> [WHAT YOU HAVE TO DO]
Across the listing below, count every line where the string "purple" appears, then give only the count.

> [INPUT RECORDS]
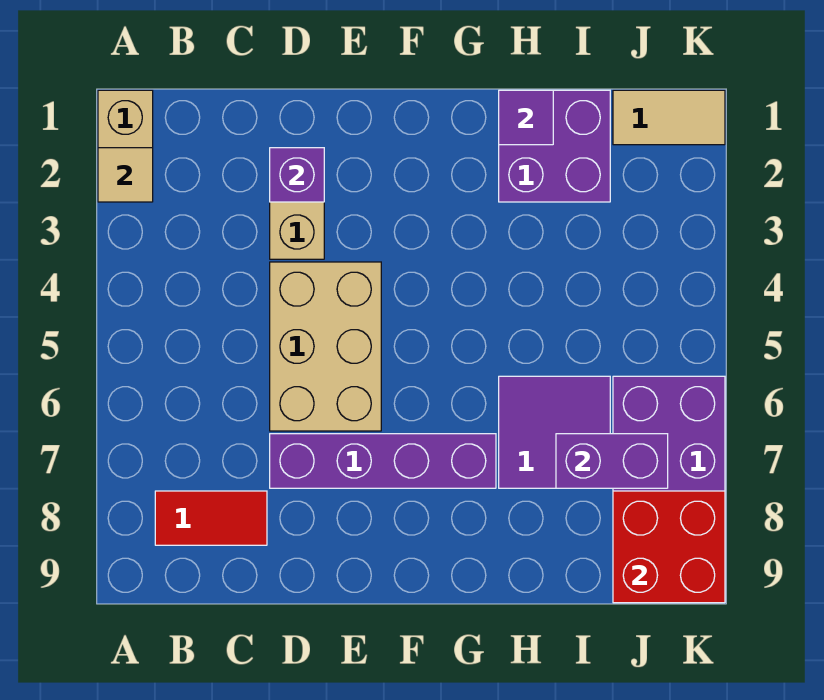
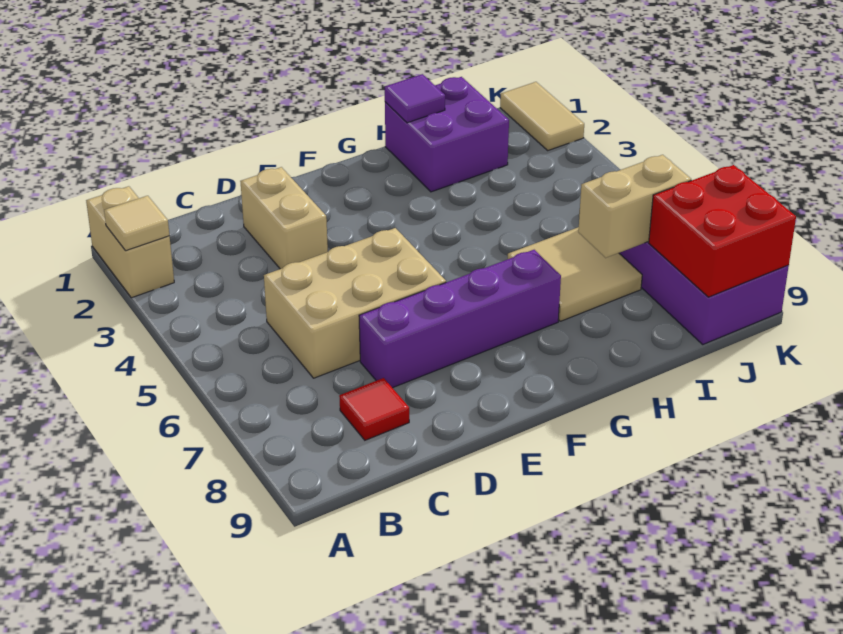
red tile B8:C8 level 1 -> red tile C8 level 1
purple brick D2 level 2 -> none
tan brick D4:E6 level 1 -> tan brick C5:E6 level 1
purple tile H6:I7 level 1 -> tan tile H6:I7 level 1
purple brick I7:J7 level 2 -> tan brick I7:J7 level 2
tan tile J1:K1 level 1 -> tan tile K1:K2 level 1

> [TASK ANSWER]
3